- SHORT PROBLEM -
Which lines of the material contain the string "with"? Collect each of those lines and copy it out, counting a match only when the case is the same.

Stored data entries
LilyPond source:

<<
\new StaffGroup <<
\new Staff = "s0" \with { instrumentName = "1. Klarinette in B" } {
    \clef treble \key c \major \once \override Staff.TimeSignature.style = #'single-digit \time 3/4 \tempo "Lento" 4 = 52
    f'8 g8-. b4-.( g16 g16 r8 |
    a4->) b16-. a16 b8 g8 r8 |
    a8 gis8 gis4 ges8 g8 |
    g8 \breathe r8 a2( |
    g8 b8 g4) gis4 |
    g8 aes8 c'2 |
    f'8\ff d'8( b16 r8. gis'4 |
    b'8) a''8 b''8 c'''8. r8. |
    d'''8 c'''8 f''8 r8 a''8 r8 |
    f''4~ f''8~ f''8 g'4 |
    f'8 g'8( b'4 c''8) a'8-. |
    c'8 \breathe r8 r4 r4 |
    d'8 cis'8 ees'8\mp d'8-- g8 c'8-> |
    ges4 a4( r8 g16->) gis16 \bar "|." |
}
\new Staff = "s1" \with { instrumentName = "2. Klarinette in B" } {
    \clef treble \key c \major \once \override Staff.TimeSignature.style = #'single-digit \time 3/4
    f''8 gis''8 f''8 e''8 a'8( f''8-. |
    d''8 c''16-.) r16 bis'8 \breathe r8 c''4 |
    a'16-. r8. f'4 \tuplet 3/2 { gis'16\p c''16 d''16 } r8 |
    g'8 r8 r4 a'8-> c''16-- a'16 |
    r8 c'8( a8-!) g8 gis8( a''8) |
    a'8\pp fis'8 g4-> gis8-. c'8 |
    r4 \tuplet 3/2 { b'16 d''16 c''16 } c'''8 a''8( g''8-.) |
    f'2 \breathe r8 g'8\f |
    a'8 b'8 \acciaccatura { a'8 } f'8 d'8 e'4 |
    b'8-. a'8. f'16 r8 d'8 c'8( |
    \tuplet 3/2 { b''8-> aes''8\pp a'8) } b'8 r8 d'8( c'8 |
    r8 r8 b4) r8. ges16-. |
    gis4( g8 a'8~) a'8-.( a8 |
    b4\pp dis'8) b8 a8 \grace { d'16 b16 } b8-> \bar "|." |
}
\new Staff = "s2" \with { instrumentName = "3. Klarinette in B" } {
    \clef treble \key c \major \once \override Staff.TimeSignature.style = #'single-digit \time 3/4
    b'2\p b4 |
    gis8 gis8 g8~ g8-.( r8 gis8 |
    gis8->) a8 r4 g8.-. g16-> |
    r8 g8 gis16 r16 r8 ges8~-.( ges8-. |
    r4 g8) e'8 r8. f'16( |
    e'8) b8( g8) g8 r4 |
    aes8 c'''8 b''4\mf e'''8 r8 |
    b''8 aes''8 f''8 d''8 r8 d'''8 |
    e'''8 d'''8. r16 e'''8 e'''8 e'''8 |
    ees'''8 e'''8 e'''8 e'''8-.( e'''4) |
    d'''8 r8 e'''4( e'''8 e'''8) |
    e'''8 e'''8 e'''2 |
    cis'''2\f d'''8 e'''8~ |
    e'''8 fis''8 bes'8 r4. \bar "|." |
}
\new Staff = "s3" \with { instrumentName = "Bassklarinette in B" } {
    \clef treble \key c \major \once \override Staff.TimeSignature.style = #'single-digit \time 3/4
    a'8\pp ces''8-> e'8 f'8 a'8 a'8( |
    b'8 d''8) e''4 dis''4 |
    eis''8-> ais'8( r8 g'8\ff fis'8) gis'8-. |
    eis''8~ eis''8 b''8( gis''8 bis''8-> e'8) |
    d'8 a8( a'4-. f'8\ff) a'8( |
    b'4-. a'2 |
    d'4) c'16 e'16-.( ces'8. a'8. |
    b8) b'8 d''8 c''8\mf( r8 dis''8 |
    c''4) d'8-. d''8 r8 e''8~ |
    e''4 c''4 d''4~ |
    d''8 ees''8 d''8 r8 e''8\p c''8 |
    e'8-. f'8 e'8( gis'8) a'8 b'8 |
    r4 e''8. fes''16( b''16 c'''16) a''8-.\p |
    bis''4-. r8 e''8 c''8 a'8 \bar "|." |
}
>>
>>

- EXERCISE RESULT -
\new Staff = "s0" \with { instrumentName = "1. Klarinette in B" } {
\new Staff = "s1" \with { instrumentName = "2. Klarinette in B" } {
\new Staff = "s2" \with { instrumentName = "3. Klarinette in B" } {
\new Staff = "s3" \with { instrumentName = "Bassklarinette in B" } {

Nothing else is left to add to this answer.